> **REQUIREMENT**
Set down word for word each line from the one containing "none -> black plate I3 level 1" through the end of the records, both included. Do not copy any pictures.

(Records excerpted from a collection)
------------------------------------
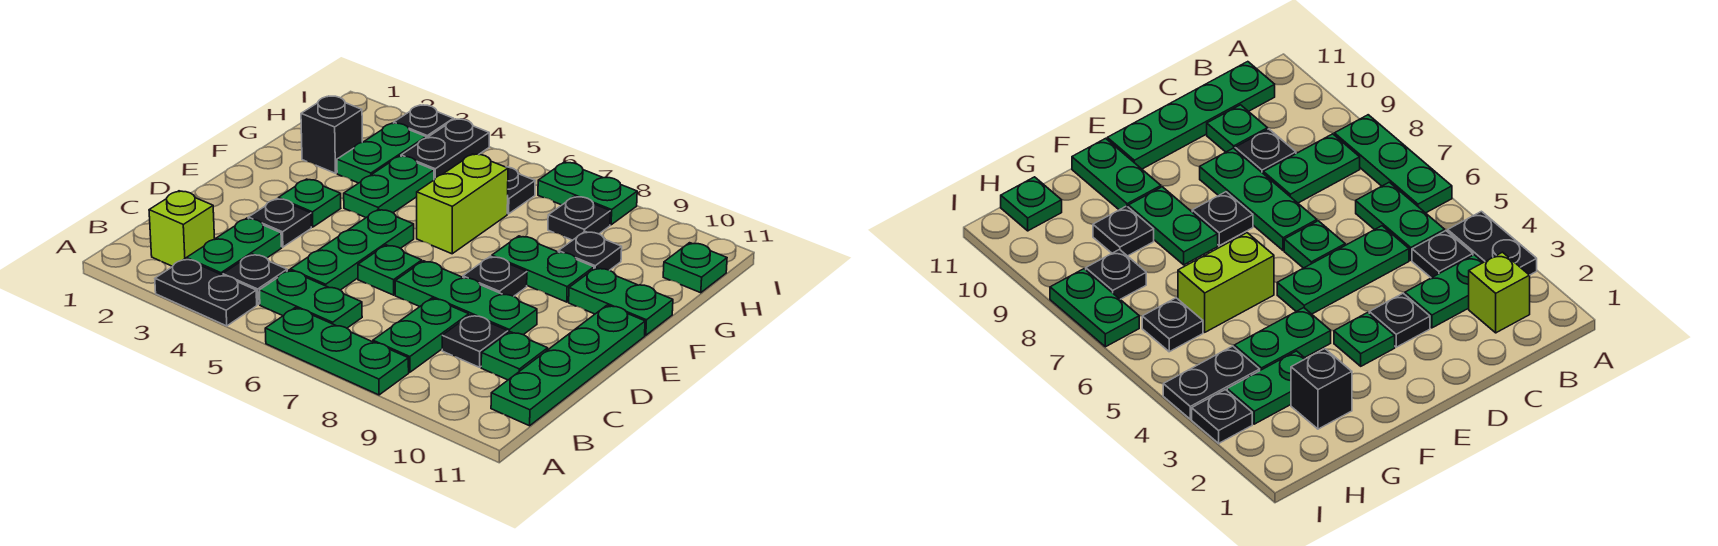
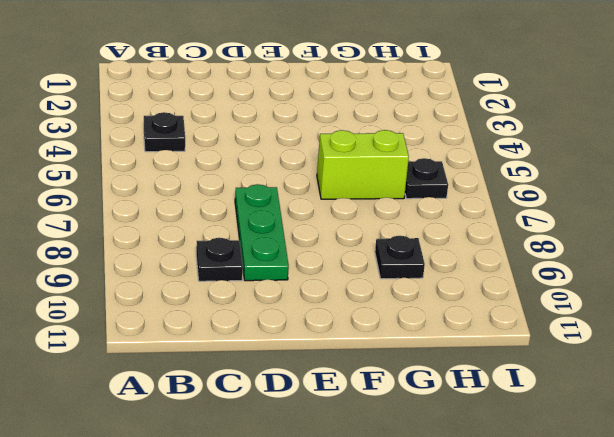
none -> black plate A3:A4 level 1
none -> green plate A6:A8 level 1
none -> lime brick B2 level 1

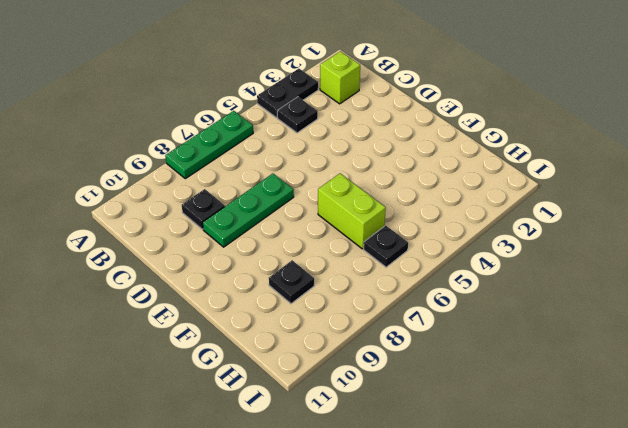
none -> green plate B3:C3 level 1
none -> green plate B5:B6 level 1
none -> green plate B8:C8 level 1

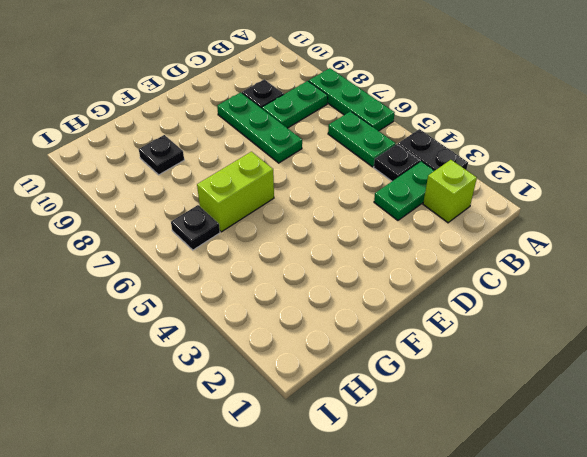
none -> green plate B11:E11 level 1
none -> green plate C5:E5 level 1
none -> green plate C10 level 1

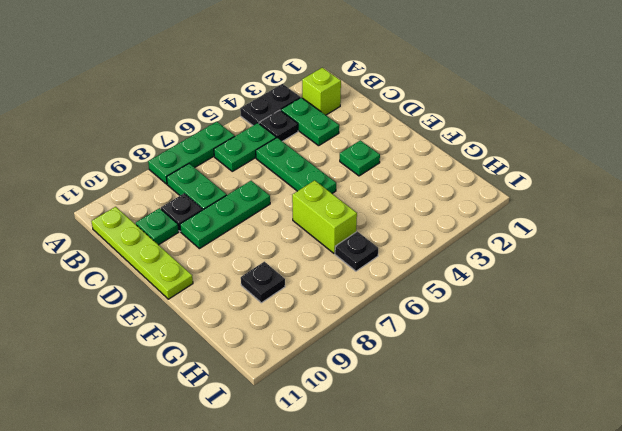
lime plate B11:E11 level 1 -> green plate B11:E11 level 1
none -> black plate D3 level 1
none -> green plate D6 level 1
none -> black plate E8 level 1

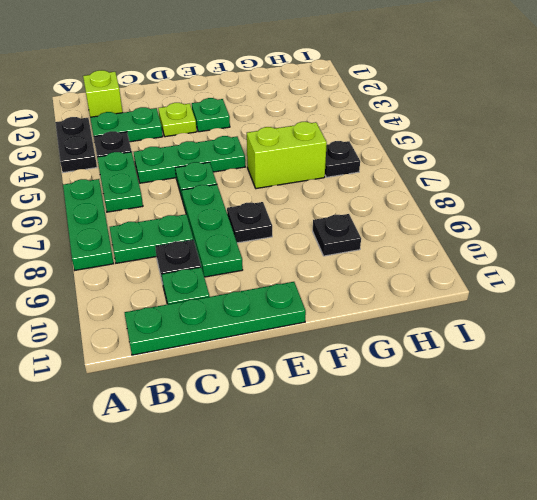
lime plate D3 level 1 -> black plate D3 level 1
none -> green plate F4:G4 level 1
none -> green plate F8:F9 level 1
none -> green plate F10:F11 level 1

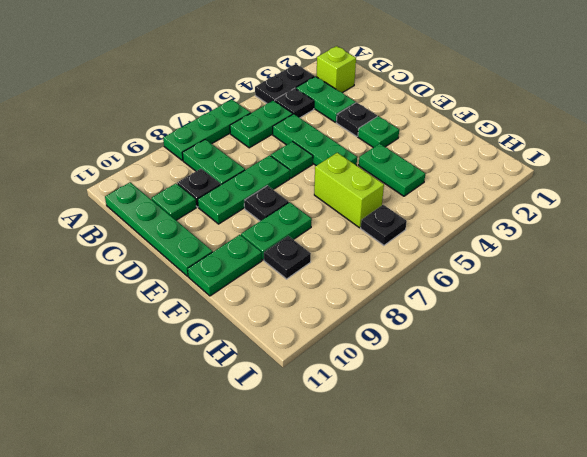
none -> black brick G2 level 1
none -> green plate G3:H3 level 1
none -> black plate H4:I4 level 1

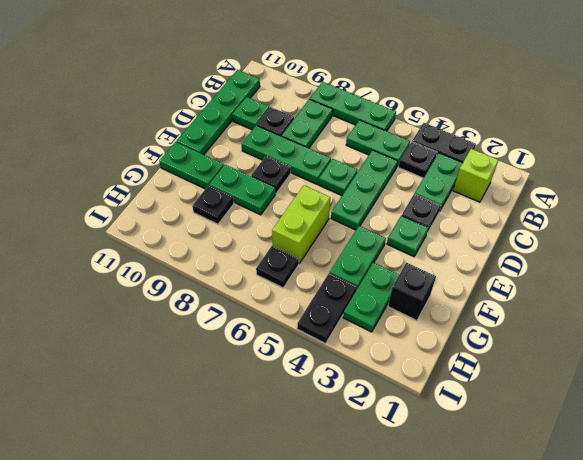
none -> black plate H8 level 1
none -> green plate H11 level 1
none -> black plate I3 level 1

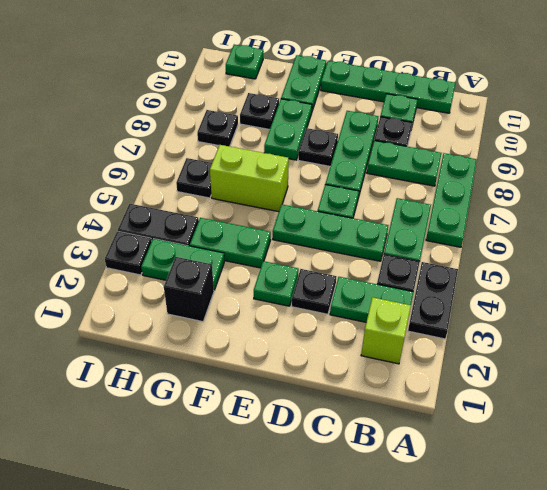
none -> green plate I7:I8 level 1

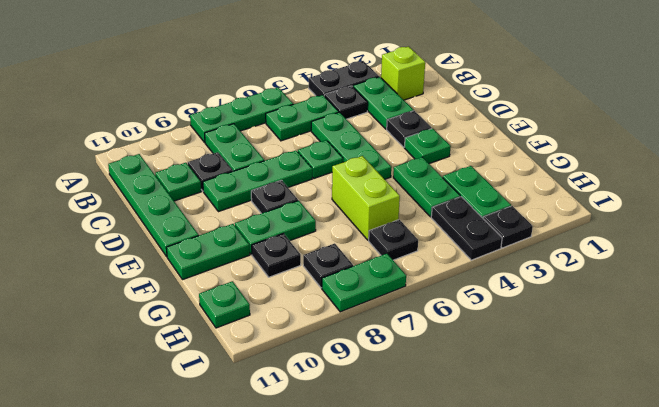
none -> black brick G2 level 1

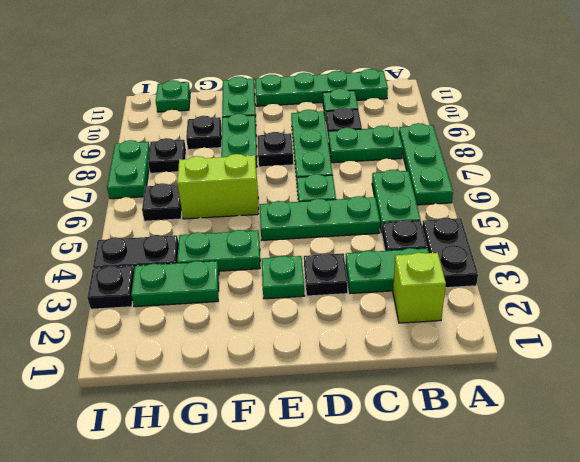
none -> black brick G2 level 1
------------------------------------
> **EXPECTED ANSWER**
none -> black plate I3 level 1

none -> green plate I7:I8 level 1

none -> black brick G2 level 1

none -> black brick G2 level 1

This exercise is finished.